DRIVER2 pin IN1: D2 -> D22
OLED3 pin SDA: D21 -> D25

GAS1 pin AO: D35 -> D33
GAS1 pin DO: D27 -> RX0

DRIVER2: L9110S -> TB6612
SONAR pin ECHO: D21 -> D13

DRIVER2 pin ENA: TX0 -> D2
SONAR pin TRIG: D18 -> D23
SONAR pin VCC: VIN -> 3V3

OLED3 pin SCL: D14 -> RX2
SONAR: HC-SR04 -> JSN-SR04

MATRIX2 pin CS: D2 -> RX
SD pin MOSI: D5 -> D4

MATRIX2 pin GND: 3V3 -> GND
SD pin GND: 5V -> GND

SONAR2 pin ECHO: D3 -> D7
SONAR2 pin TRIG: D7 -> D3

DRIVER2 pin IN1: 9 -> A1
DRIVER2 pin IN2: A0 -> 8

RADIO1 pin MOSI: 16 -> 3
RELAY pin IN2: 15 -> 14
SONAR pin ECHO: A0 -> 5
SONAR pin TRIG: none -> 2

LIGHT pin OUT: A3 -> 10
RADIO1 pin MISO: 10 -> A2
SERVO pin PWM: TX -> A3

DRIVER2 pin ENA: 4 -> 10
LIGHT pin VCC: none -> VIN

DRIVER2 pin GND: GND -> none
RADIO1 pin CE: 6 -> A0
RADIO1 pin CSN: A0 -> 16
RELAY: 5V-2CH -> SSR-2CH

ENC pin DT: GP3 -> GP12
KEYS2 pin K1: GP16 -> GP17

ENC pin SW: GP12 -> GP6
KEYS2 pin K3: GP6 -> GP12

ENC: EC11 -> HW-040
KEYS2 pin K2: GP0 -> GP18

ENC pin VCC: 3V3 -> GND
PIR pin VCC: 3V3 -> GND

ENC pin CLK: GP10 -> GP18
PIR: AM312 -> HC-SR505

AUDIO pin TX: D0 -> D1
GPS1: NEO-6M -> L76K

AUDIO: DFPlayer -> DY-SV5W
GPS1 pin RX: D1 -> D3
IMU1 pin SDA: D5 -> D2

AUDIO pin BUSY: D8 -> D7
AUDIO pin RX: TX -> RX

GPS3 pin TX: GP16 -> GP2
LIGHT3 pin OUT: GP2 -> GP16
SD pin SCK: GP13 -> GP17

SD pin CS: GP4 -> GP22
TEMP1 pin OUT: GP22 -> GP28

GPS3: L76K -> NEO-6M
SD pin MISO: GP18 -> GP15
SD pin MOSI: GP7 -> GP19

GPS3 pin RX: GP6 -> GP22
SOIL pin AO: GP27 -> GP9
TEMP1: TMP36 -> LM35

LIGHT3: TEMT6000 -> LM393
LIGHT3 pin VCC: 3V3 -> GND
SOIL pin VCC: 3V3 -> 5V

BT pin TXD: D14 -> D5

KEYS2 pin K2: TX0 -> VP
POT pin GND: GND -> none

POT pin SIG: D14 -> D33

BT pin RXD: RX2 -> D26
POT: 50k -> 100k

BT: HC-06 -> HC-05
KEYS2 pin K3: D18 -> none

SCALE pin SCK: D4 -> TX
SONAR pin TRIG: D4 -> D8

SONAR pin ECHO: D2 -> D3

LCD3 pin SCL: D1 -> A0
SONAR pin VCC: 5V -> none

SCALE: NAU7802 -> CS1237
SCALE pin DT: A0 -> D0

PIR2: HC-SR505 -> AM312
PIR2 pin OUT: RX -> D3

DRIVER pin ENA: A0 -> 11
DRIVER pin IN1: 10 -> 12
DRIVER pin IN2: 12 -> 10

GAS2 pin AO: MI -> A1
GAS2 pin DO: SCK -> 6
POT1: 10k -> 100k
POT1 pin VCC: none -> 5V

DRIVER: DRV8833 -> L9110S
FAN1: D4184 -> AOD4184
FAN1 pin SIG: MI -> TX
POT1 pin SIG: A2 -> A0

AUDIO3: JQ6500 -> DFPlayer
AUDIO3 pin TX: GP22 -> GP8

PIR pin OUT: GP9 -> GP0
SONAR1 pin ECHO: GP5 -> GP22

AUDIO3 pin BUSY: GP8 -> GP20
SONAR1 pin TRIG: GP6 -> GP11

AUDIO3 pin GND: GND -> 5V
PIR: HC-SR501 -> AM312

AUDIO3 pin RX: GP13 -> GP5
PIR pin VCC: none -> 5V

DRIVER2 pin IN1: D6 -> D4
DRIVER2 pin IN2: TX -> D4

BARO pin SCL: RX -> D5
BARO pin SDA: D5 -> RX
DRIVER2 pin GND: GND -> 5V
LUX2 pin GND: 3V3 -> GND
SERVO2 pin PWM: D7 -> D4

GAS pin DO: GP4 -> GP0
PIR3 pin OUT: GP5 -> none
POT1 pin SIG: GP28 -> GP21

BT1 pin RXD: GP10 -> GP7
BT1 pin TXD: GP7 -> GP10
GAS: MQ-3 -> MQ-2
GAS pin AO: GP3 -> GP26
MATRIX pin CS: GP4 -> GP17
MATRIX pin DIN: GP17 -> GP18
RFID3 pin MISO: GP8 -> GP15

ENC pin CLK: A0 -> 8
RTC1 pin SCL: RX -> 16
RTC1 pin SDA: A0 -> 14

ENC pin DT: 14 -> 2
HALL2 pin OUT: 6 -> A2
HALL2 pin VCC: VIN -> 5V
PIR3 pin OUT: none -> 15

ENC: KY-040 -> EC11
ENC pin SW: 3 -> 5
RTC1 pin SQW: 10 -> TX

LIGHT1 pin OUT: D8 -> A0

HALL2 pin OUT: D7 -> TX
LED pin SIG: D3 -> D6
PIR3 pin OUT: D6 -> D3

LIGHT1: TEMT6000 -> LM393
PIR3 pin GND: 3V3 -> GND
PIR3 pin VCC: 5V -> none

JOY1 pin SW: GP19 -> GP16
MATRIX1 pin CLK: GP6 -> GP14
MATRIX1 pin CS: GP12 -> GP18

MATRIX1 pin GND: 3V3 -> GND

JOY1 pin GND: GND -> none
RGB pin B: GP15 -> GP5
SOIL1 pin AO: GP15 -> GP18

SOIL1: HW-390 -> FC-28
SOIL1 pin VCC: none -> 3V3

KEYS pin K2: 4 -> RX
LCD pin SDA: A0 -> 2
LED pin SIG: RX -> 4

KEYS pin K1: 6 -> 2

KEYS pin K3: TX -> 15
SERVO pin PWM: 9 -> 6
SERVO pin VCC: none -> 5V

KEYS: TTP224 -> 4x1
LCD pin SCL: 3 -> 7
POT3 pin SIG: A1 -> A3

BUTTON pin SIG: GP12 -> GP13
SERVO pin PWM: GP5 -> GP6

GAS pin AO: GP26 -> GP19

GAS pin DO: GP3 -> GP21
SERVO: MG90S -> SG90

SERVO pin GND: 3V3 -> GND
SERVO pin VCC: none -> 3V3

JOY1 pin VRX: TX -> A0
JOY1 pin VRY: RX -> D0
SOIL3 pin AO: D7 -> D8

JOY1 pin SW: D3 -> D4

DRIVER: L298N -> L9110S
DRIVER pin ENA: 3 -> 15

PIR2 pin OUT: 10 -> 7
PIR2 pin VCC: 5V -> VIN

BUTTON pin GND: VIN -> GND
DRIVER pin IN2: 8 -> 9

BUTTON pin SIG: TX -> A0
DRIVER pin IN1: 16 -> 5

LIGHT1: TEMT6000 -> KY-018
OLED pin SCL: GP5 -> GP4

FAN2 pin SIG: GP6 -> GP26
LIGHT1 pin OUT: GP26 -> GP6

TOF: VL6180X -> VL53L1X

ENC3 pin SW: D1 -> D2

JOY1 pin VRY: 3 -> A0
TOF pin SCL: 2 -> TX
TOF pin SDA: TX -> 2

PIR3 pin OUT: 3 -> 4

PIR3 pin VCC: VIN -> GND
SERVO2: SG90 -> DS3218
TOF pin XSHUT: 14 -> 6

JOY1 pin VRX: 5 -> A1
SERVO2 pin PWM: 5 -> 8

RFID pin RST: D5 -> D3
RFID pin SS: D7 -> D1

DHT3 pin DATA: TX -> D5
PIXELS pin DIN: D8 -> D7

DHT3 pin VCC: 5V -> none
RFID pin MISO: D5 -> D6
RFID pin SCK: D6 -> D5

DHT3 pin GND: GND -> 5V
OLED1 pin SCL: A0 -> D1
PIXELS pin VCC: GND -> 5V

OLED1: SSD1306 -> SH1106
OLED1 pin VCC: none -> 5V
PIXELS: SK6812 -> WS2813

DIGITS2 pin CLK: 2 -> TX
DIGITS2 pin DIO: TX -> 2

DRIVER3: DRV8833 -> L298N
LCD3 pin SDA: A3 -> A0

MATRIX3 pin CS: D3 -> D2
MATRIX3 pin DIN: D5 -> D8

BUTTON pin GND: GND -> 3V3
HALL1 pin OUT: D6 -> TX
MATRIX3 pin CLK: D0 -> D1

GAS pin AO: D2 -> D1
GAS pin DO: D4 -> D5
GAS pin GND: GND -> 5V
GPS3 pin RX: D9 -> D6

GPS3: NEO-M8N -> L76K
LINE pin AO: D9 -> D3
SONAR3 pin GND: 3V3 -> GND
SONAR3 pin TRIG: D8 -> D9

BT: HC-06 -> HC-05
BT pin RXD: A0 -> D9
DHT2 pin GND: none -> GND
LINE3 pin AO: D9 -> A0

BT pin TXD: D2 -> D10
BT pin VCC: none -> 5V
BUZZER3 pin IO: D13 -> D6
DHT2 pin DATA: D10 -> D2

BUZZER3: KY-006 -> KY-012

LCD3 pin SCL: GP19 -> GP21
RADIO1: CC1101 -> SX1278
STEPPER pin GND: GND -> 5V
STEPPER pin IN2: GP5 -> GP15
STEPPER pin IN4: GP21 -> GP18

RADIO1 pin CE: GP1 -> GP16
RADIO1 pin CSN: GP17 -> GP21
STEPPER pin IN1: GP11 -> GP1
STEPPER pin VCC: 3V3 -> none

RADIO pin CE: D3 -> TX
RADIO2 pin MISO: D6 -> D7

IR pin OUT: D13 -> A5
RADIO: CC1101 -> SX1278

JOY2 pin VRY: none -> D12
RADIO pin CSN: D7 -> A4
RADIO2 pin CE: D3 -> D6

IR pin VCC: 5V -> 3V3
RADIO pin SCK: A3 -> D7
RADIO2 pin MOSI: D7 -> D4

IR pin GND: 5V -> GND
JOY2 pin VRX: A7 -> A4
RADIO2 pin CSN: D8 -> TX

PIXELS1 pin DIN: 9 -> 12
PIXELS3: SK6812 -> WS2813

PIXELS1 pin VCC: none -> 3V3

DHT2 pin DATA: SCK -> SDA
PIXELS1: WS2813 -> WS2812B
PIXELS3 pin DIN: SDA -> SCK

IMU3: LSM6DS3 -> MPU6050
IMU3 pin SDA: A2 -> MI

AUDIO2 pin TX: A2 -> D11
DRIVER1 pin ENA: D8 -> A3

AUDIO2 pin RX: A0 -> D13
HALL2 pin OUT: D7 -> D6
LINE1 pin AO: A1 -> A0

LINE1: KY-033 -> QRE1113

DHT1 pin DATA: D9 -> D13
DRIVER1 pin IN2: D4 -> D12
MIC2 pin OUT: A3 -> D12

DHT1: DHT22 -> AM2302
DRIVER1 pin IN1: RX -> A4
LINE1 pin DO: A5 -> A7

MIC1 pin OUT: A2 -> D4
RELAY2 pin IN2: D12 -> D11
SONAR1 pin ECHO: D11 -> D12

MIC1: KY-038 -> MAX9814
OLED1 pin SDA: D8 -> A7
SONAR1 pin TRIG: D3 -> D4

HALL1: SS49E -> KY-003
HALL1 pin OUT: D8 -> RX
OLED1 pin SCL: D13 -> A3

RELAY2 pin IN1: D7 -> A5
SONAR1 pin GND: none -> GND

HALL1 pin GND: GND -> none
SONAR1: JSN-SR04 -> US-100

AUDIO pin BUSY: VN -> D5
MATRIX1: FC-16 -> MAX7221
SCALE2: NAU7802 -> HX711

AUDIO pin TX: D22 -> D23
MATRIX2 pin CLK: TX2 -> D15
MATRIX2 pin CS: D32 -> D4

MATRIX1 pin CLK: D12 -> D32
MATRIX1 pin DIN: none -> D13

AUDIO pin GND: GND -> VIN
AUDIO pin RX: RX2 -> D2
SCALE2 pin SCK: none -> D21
....................
__Required work__. Start with the line above that contains "LED pin SIG: D3 -> D6" and stop after the line that contains "SOIL1 pin VCC: none -> 3V3". Output those lines exactly, and only those.

__Task output__.
LED pin SIG: D3 -> D6
PIR3 pin OUT: D6 -> D3

LIGHT1: TEMT6000 -> LM393
PIR3 pin GND: 3V3 -> GND
PIR3 pin VCC: 5V -> none

JOY1 pin SW: GP19 -> GP16
MATRIX1 pin CLK: GP6 -> GP14
MATRIX1 pin CS: GP12 -> GP18

MATRIX1 pin GND: 3V3 -> GND

JOY1 pin GND: GND -> none
RGB pin B: GP15 -> GP5
SOIL1 pin AO: GP15 -> GP18

SOIL1: HW-390 -> FC-28
SOIL1 pin VCC: none -> 3V3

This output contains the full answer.